TASK DESCRIPTION
Every line of the data should be written out exactly, with the pictures left out.

DATASET RECORDS
----------------

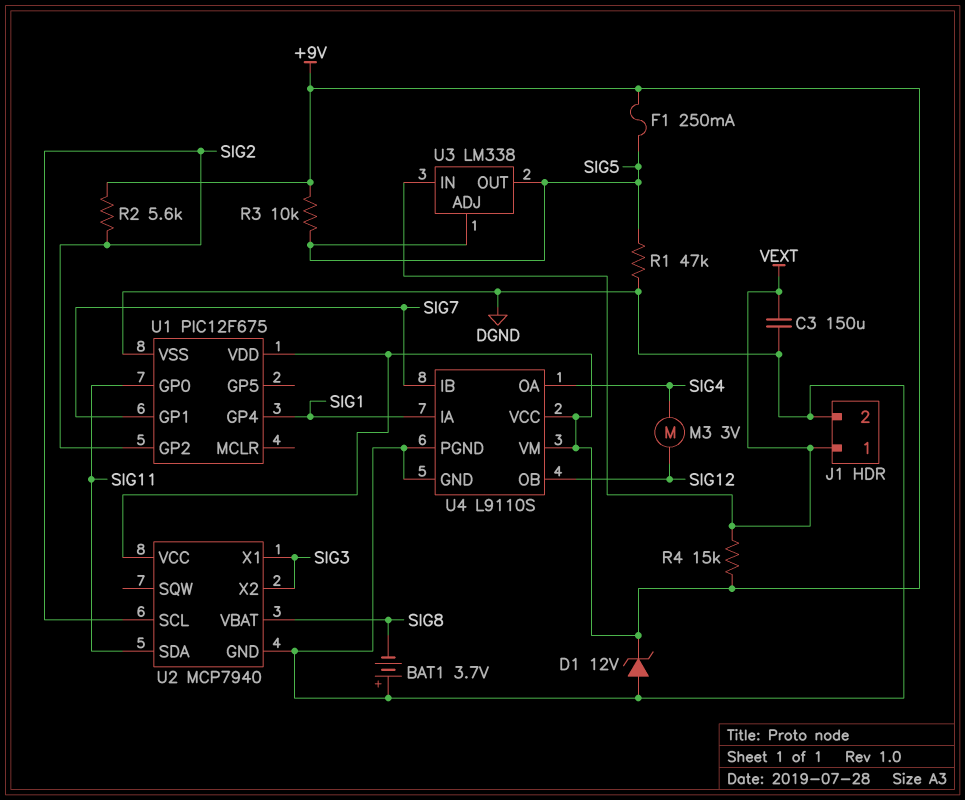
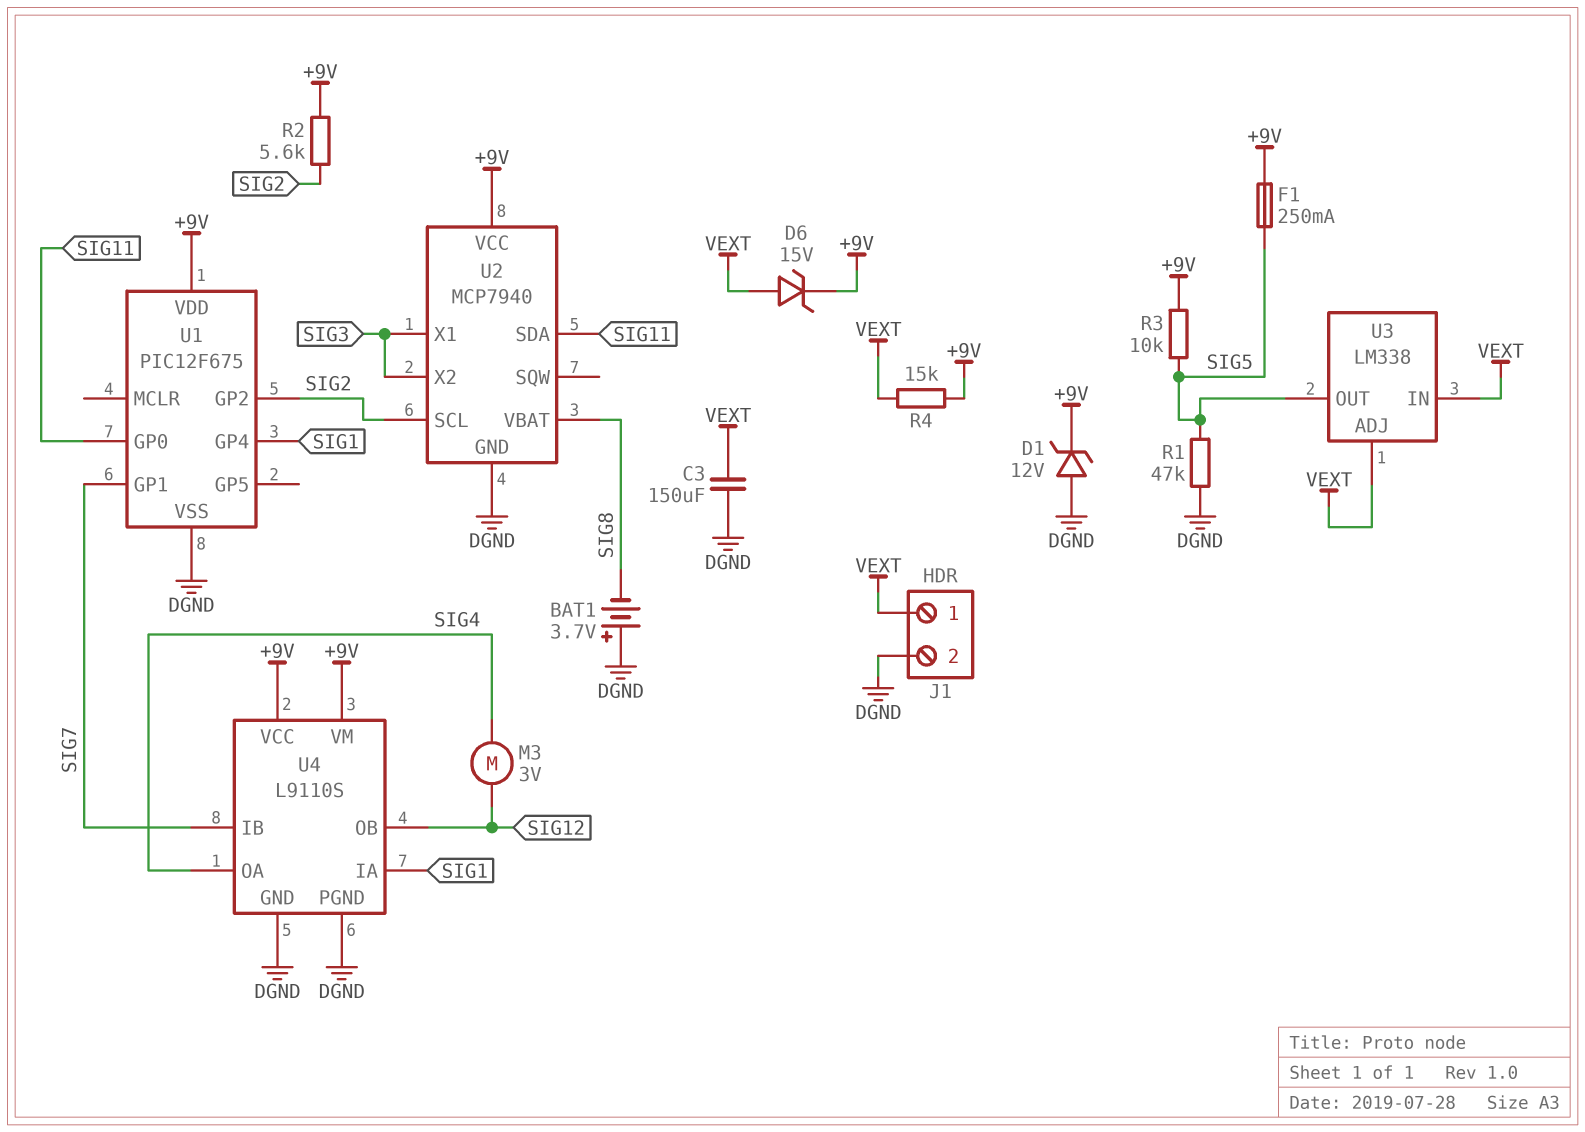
D6: none -> zener 15V (A VEXT, K +9V)
U3 pin ADJ: SIG5 -> VEXT

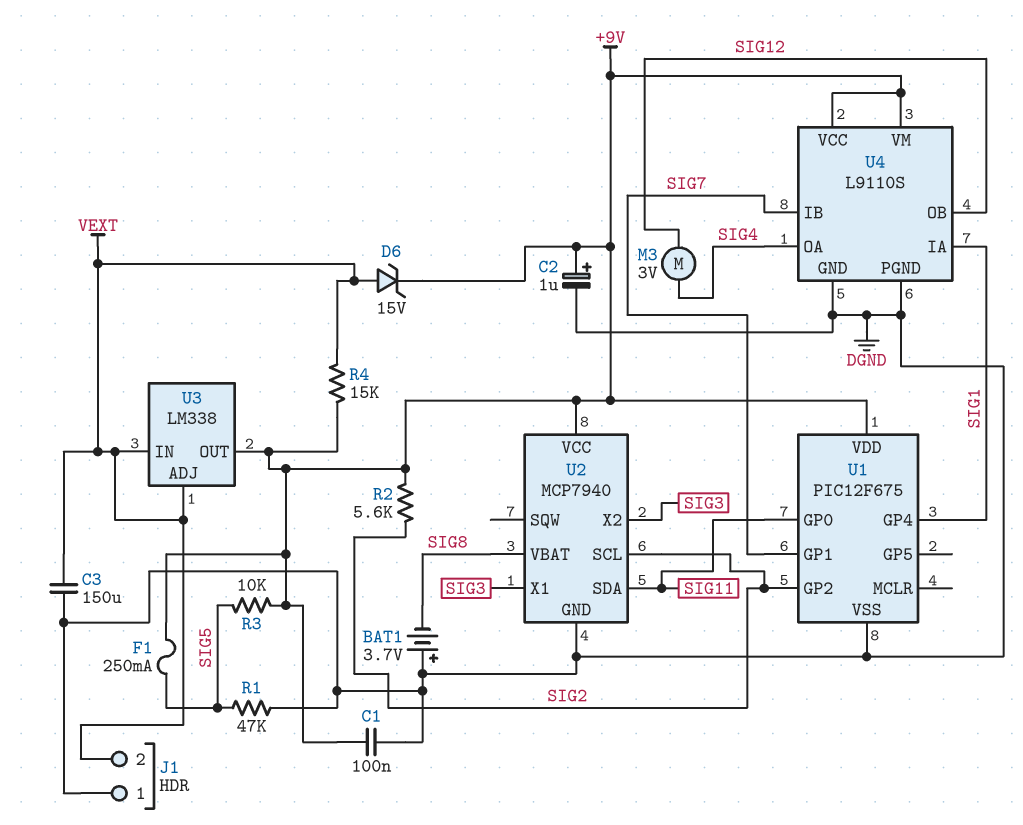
C1: none -> 100nF (+9V, DGND)
C2: none -> 1uF (plus +9V, minus DGND)
D1: zener 12V (A DGND, K +9V) -> none
J1 pin 1: VEXT -> DGND
J1 pin 2: DGND -> VEXT
U3 pin OUT: SIG5 -> +9V

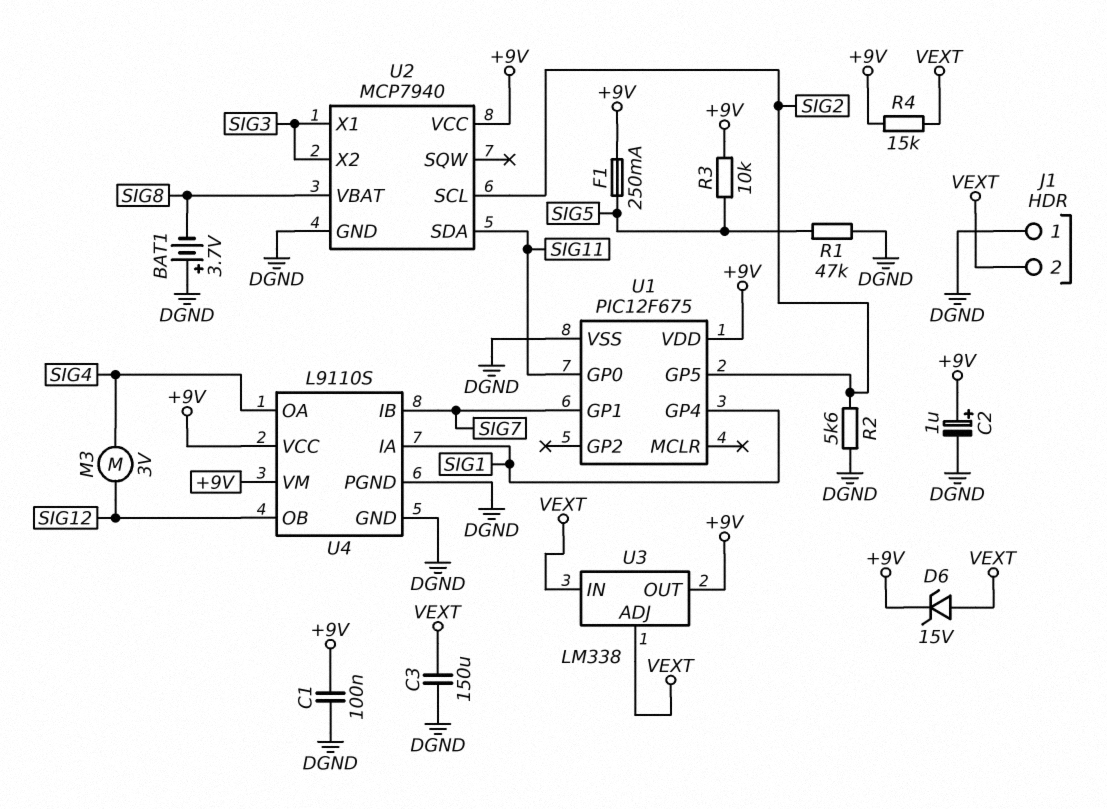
R2: 5.6k (+9V, SIG2) -> 5.6k (DGND, SIG2)
U1 pin GP2: SIG2 -> none
U1 pin GP5: none -> SIG2

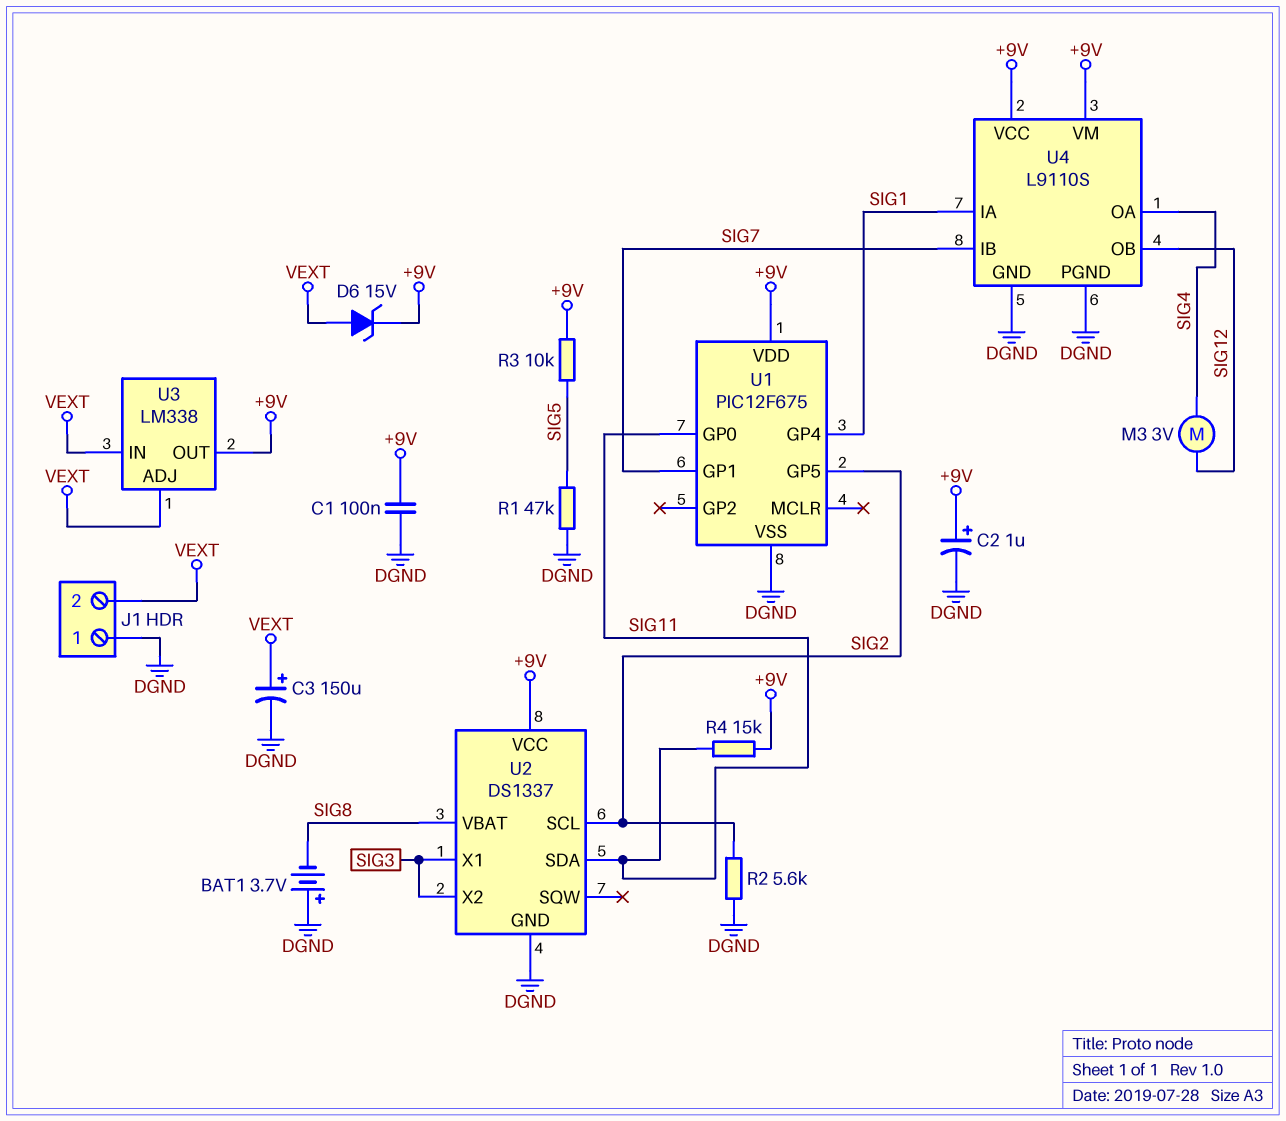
C3: 150uF (DGND, VEXT) -> 150uF (plus VEXT, minus DGND)
F1: 250mA (+9V, SIG5) -> none
R4: 15k (+9V, VEXT) -> 15k (+9V, SIG11)
U2: MCP7940 -> DS1337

----------------

ANSWER SPACE
D6: none -> zener 15V (A VEXT, K +9V)
U3 pin ADJ: SIG5 -> VEXT

C1: none -> 100nF (+9V, DGND)
C2: none -> 1uF (plus +9V, minus DGND)
D1: zener 12V (A DGND, K +9V) -> none
J1 pin 1: VEXT -> DGND
J1 pin 2: DGND -> VEXT
U3 pin OUT: SIG5 -> +9V

R2: 5.6k (+9V, SIG2) -> 5.6k (DGND, SIG2)
U1 pin GP2: SIG2 -> none
U1 pin GP5: none -> SIG2

C3: 150uF (DGND, VEXT) -> 150uF (plus VEXT, minus DGND)
F1: 250mA (+9V, SIG5) -> none
R4: 15k (+9V, VEXT) -> 15k (+9V, SIG11)
U2: MCP7940 -> DS1337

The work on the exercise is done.